» What is required:
For the string "none", state the number of lines in the data that contain it, and nothing else.

» Material for this task:
********************

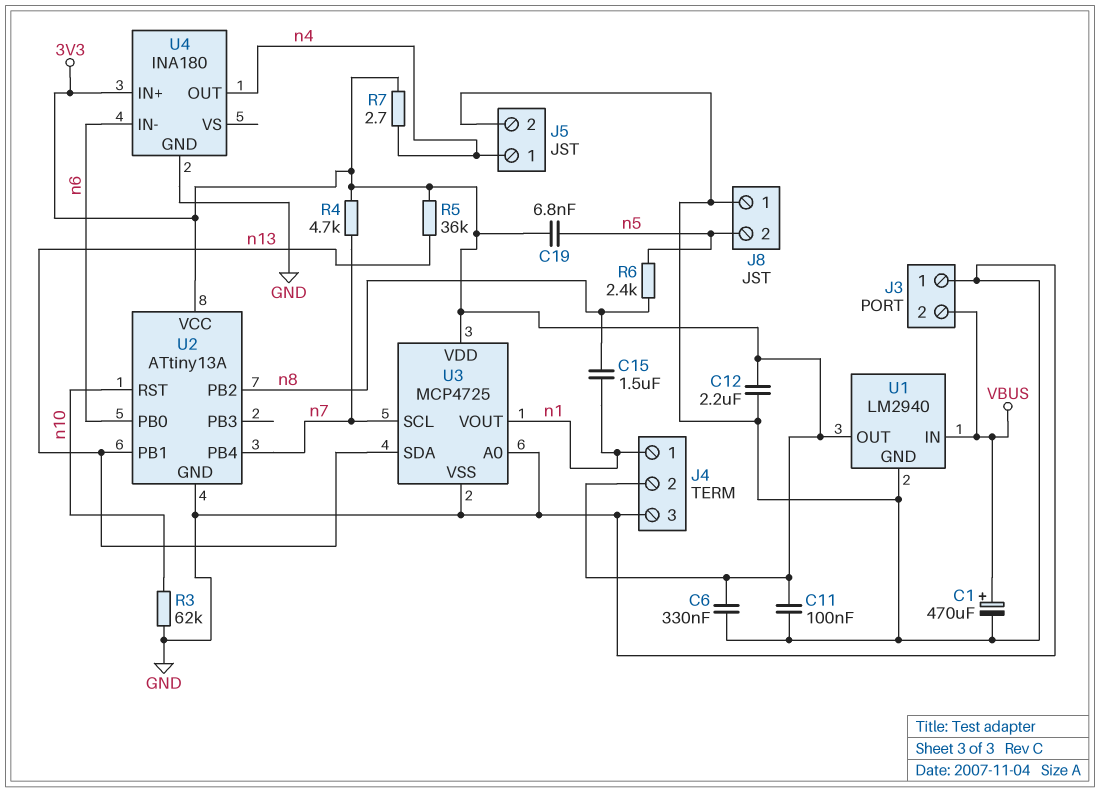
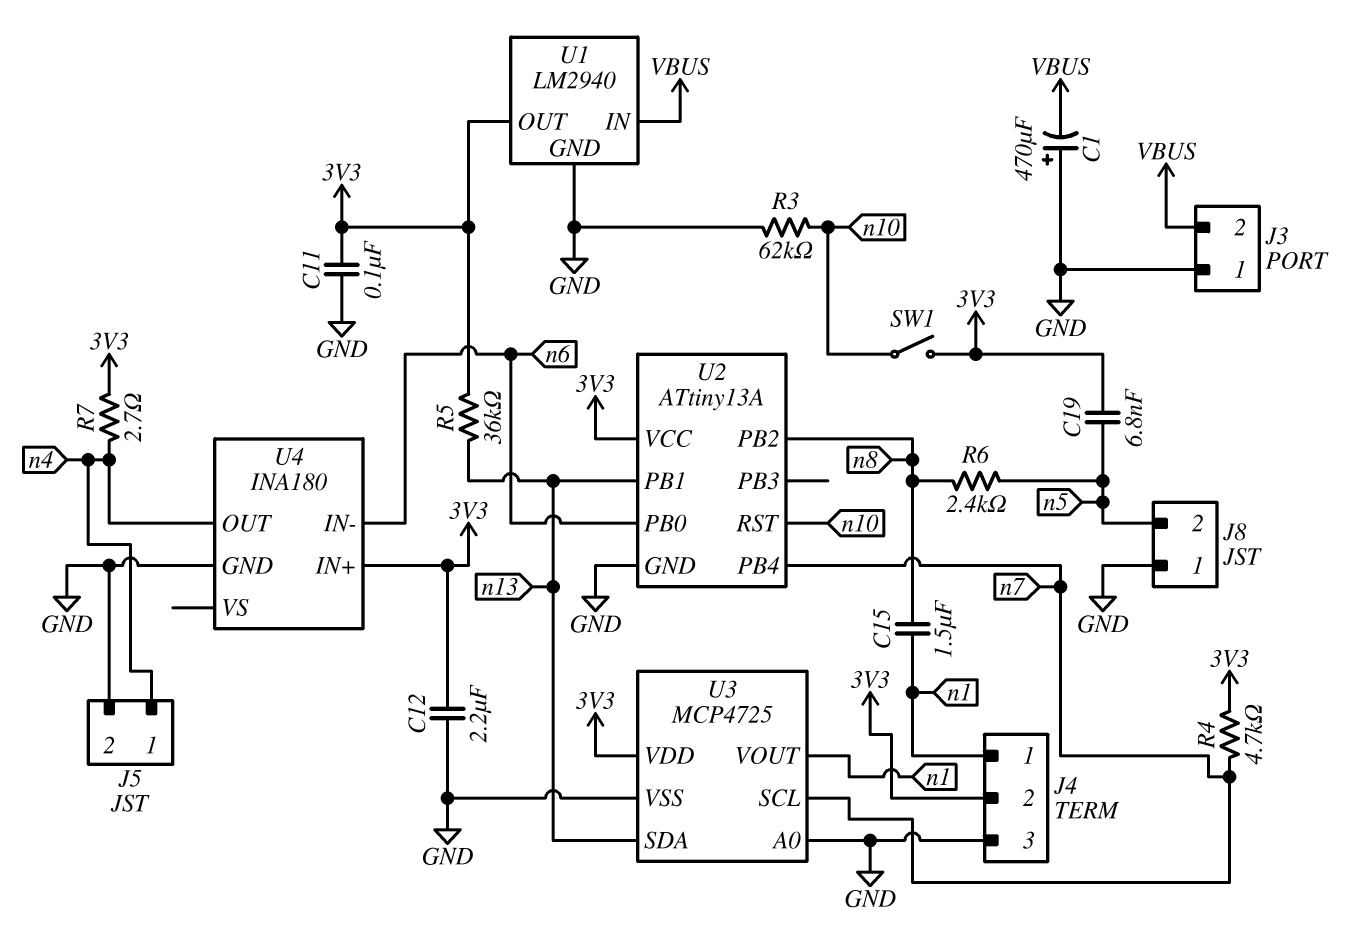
C1: 470uF (plus VBUS, minus GND) -> 470uF (plus GND, minus VBUS)
C6: 330nF (3V3, GND) -> none
SW1: none -> switch (3V3, n10)

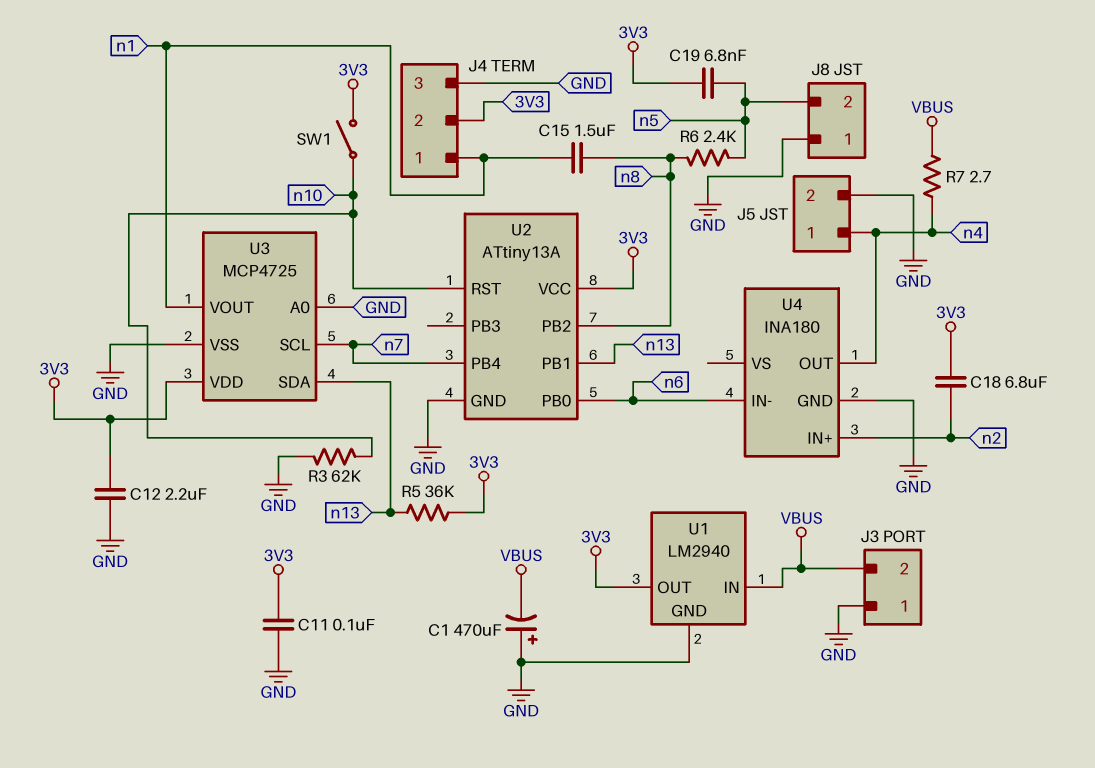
C18: none -> 6.8uF (3V3, n2)
R4: 4.7k (3V3, n7) -> none
R7: 2.7 (3V3, n4) -> 2.7 (VBUS, n4)
U4 pin IN+: 3V3 -> n2

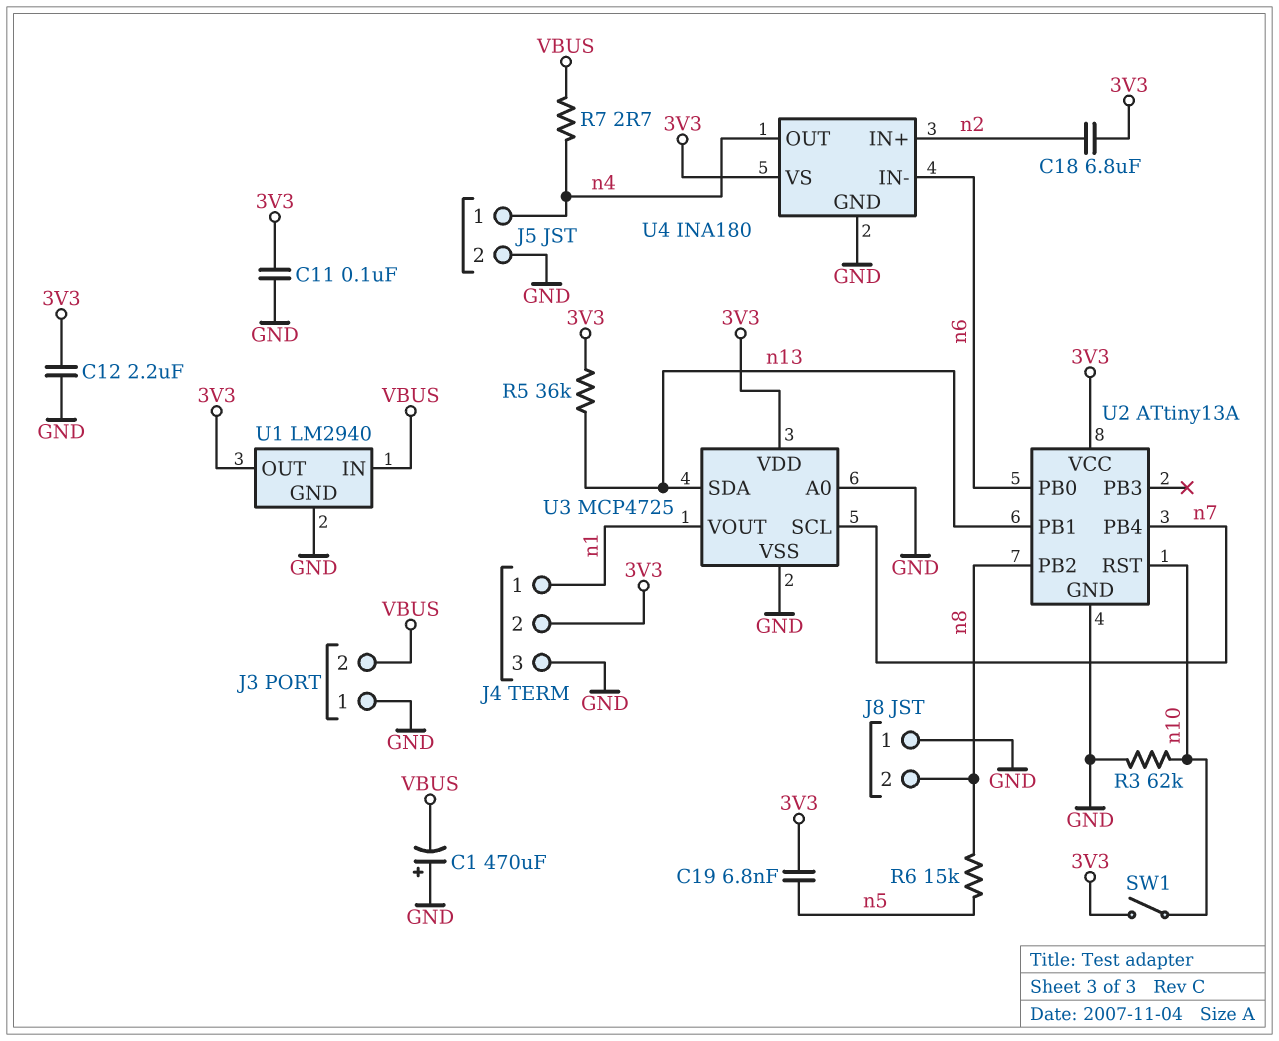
C15: 1.5uF (n1, n8) -> none
J8 pin 2: n5 -> n8
R6: 2.4k (n5, n8) -> 15k (n5, n8)
U4 pin VS: none -> 3V3

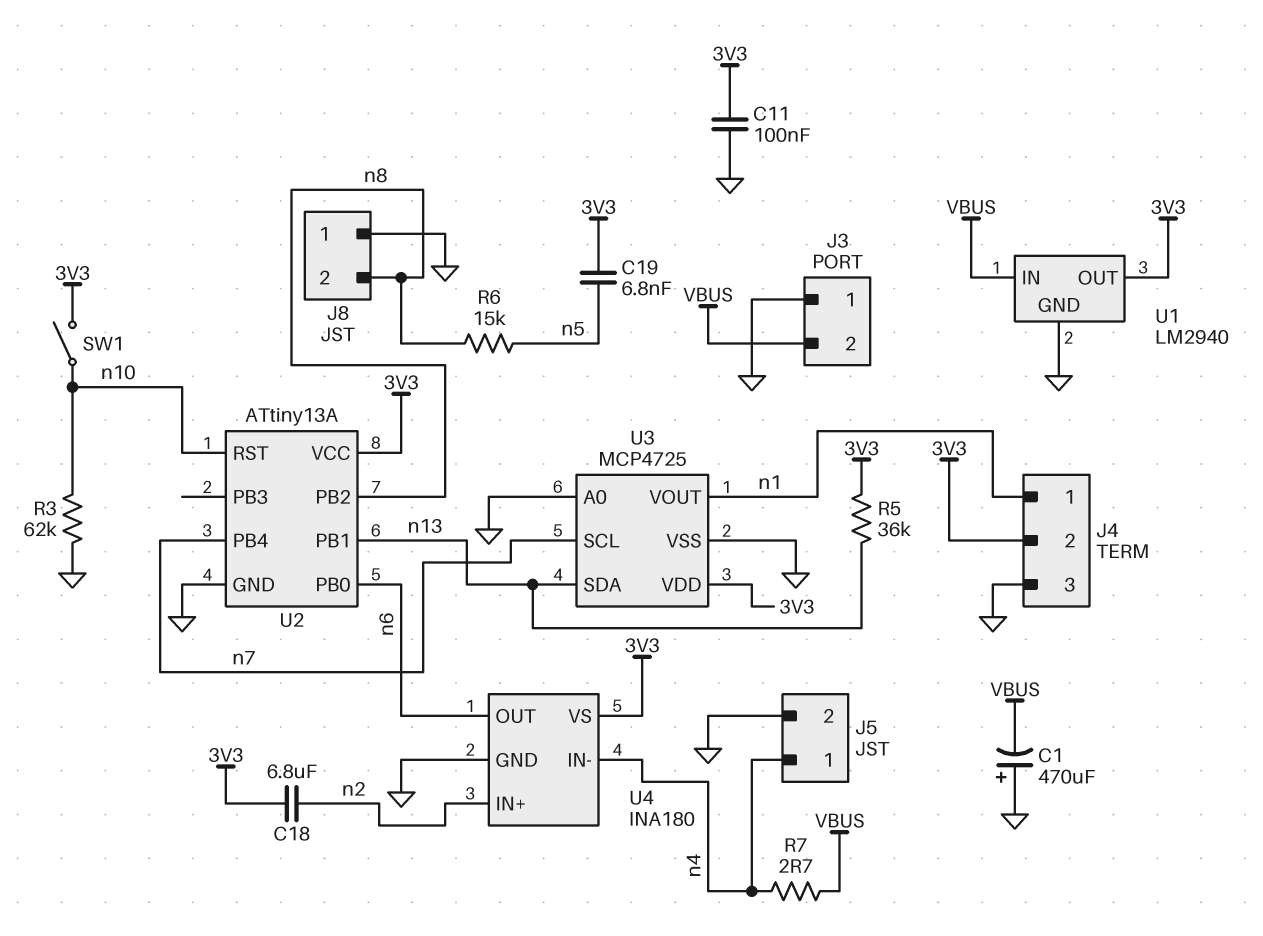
C12: 2.2uF (3V3, GND) -> none
U4 pin IN-: n6 -> n4
U4 pin OUT: n4 -> n6

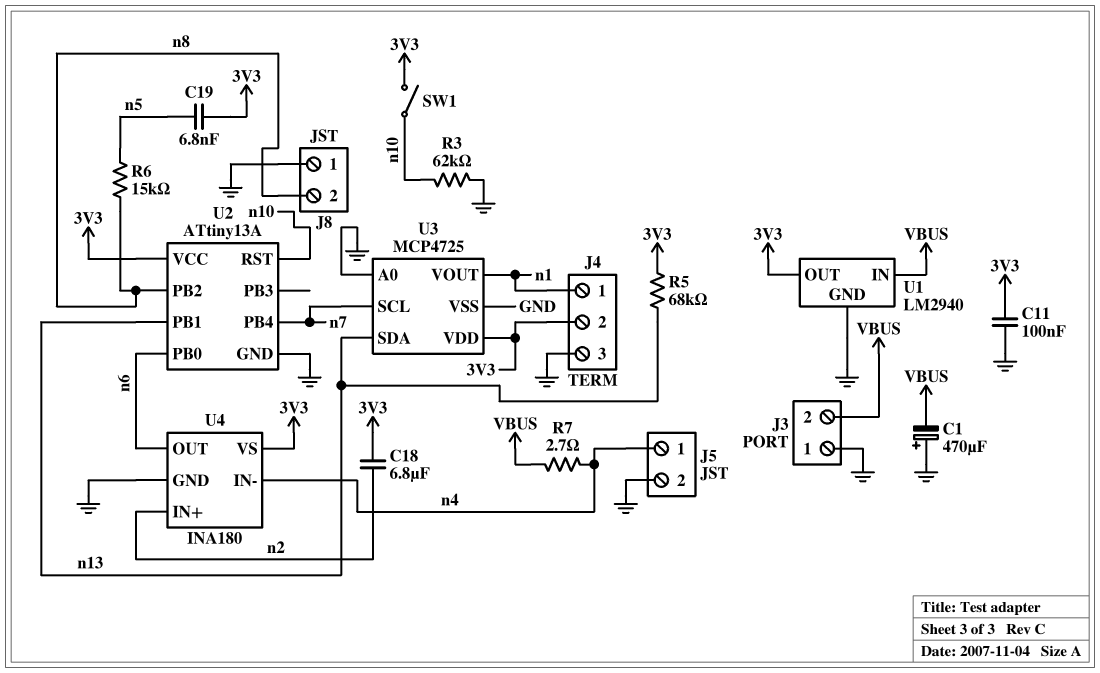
R5: 36k (3V3, n13) -> 68k (3V3, n13)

********************

» Response to this exercise:
7